Available records —
┌──

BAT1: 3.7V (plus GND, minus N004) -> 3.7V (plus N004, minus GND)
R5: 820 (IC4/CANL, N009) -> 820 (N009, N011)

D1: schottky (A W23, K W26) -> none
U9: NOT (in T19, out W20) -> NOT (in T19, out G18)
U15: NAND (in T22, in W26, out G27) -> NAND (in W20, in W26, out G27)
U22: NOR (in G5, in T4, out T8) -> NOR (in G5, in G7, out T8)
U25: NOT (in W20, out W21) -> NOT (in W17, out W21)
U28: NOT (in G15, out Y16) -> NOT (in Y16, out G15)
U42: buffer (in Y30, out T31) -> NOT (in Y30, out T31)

└──
┌──

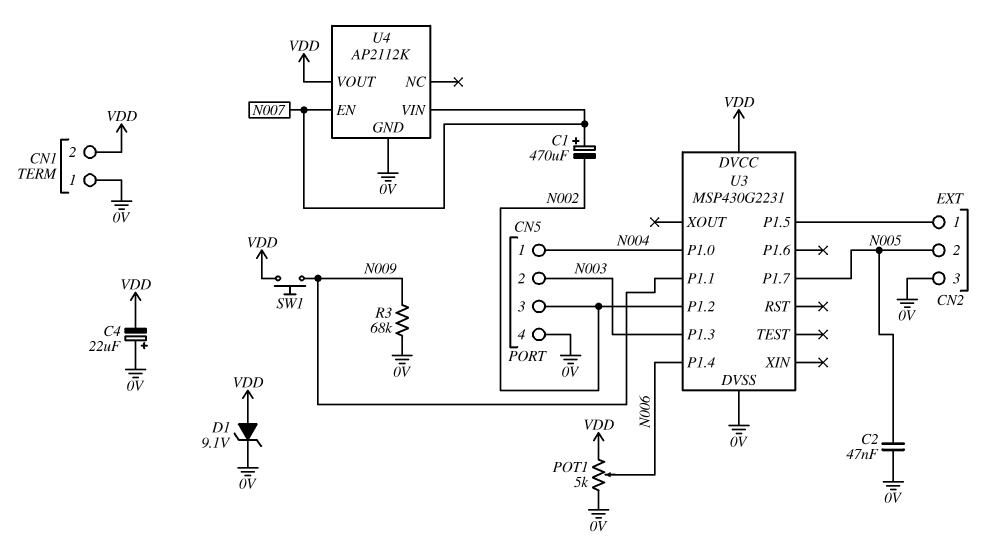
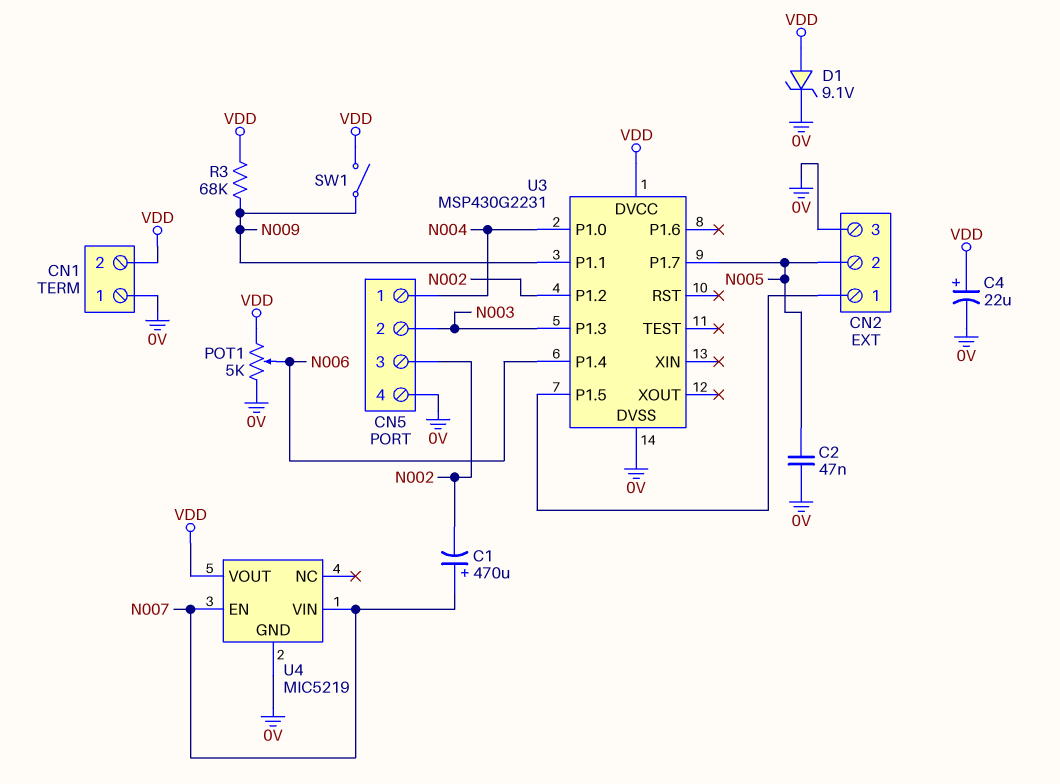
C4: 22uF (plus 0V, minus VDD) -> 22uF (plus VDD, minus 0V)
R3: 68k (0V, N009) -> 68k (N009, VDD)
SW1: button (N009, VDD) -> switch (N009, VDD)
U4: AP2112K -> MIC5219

└──
┌──

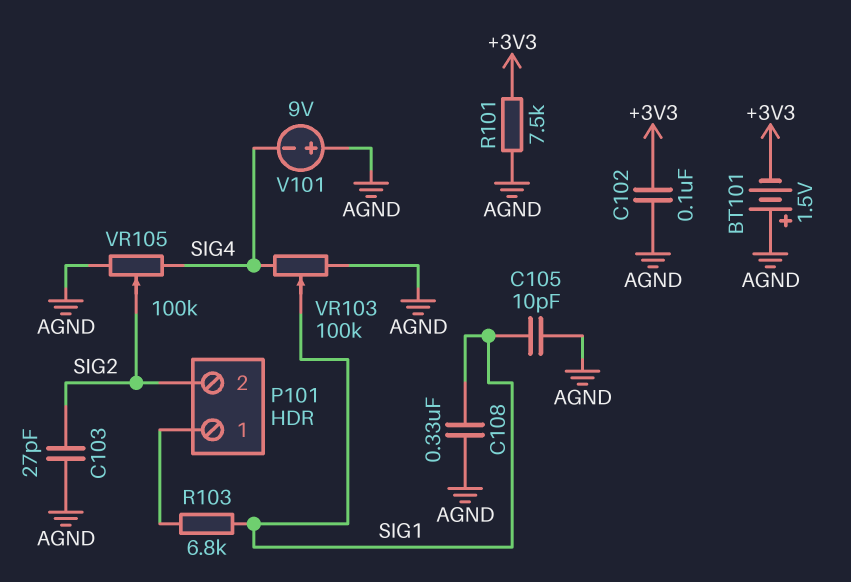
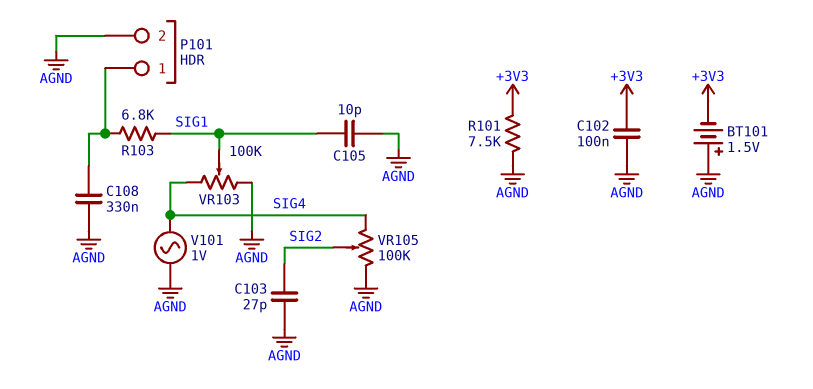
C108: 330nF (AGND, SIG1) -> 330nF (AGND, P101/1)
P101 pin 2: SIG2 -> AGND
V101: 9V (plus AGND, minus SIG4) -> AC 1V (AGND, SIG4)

└──

Directions for this task — From the data above, gather every line that includes the word "plus".

Your solution —
BAT1: 3.7V (plus GND, minus N004) -> 3.7V (plus N004, minus GND)
C4: 22uF (plus 0V, minus VDD) -> 22uF (plus VDD, minus 0V)
V101: 9V (plus AGND, minus SIG4) -> AC 1V (AGND, SIG4)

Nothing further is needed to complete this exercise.